§ **Work instructions**: For the entries that follow, report how many lines include the word "none" and add nothing.

§ **Saved entries**:
***

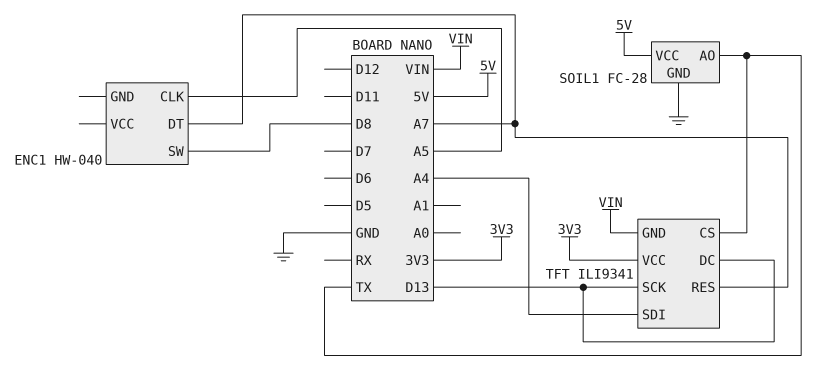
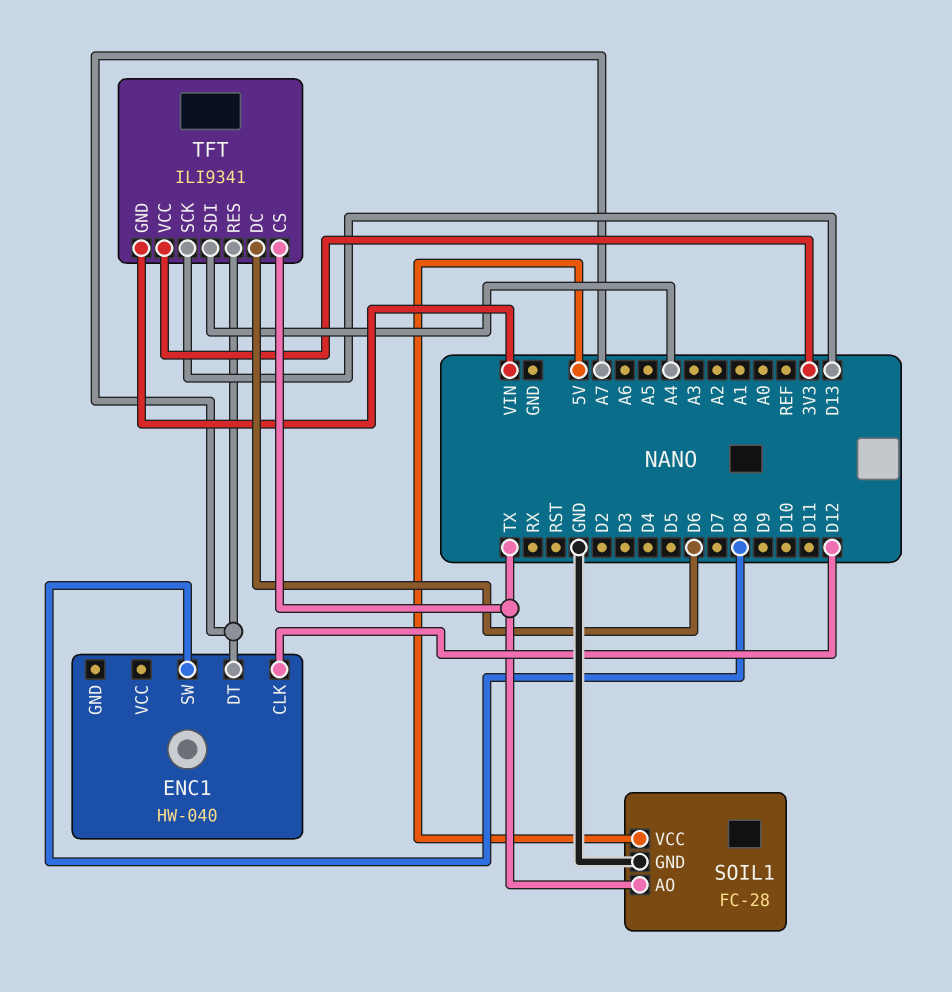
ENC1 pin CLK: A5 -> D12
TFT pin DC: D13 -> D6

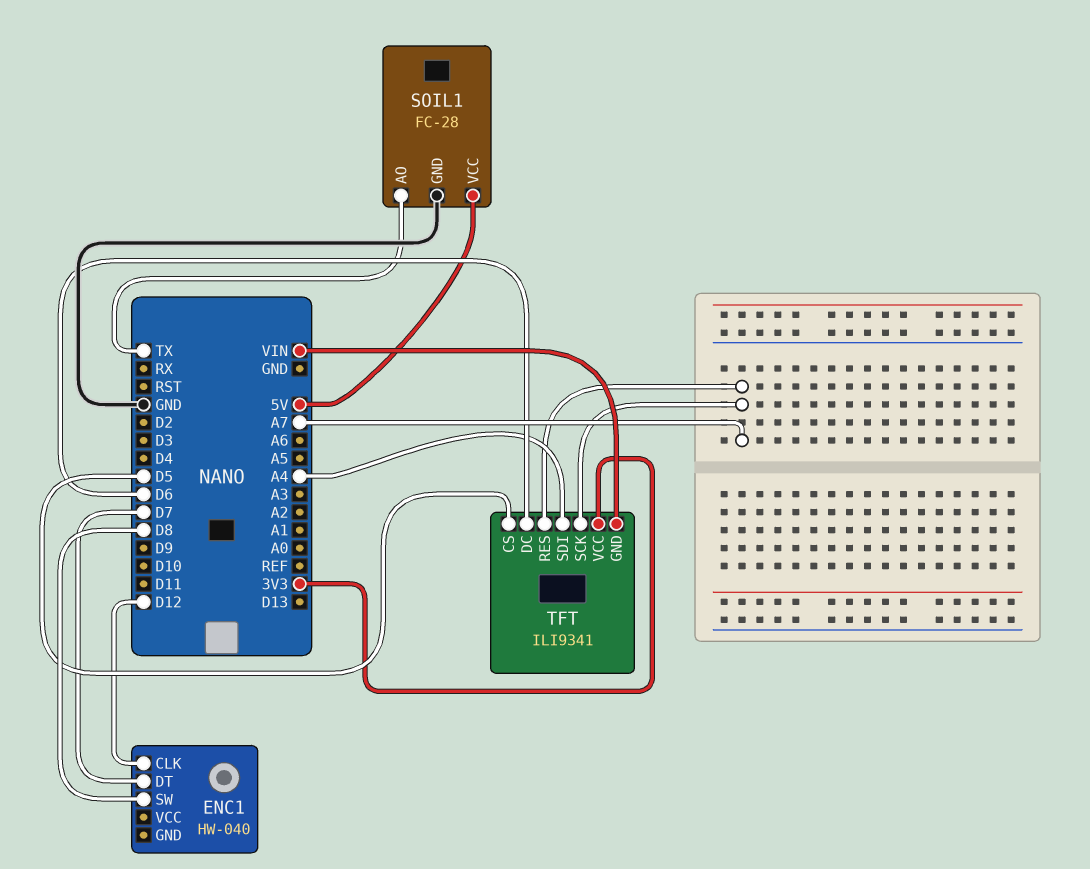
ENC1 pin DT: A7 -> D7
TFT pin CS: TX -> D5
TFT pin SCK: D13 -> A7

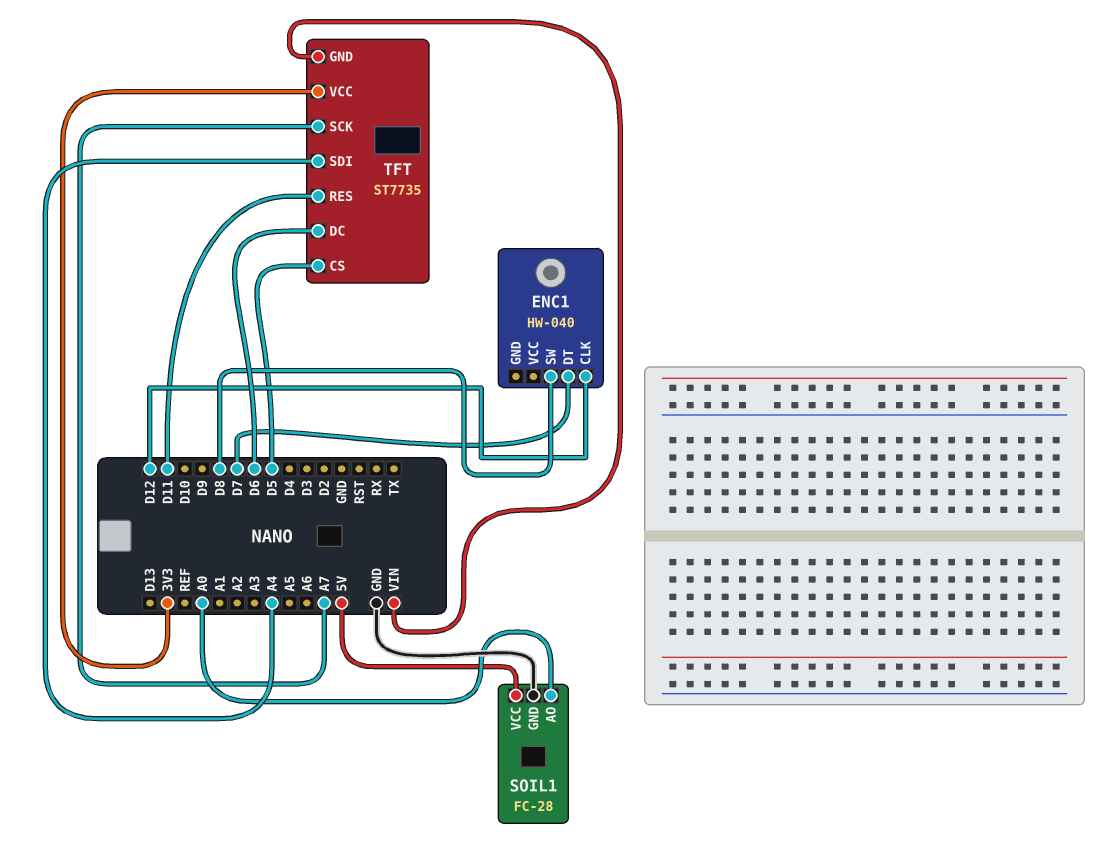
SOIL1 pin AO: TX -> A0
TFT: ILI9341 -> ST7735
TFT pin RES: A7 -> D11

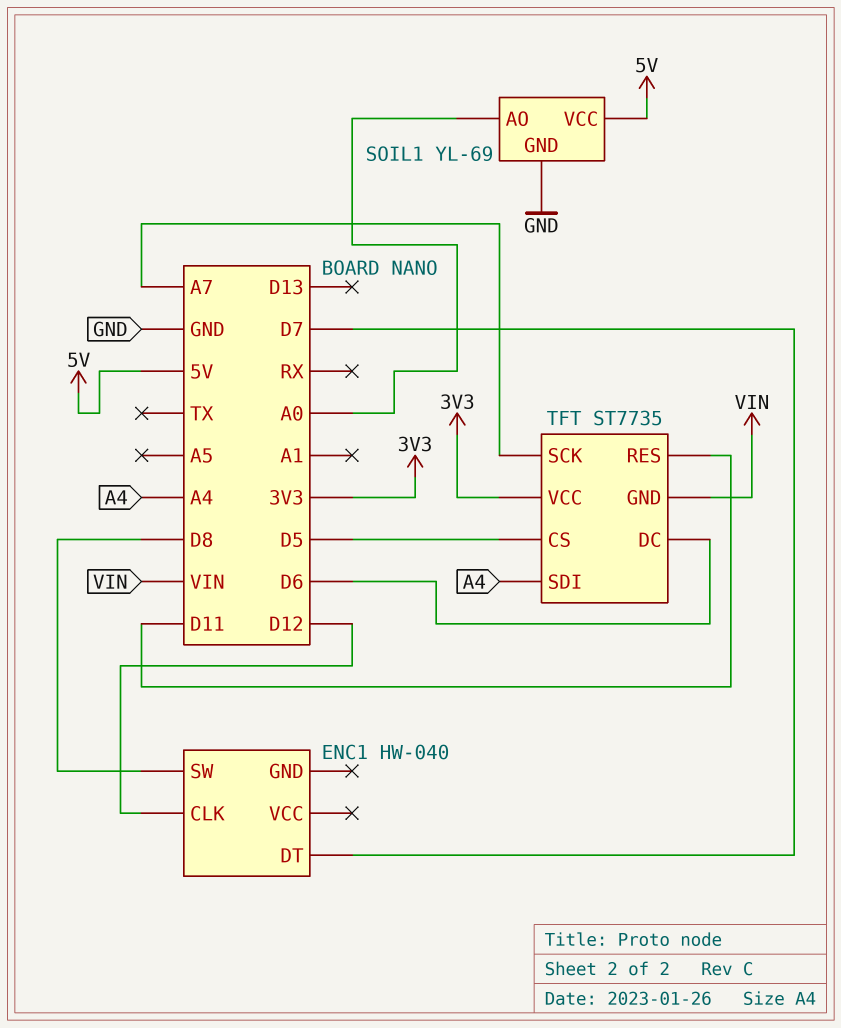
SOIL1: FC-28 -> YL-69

***

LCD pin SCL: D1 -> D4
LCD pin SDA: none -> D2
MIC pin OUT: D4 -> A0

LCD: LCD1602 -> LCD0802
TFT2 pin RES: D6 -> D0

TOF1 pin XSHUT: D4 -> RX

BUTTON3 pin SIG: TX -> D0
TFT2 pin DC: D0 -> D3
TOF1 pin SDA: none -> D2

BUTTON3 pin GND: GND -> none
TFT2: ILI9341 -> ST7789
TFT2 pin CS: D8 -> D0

***

§ **Solution to this problem**: 3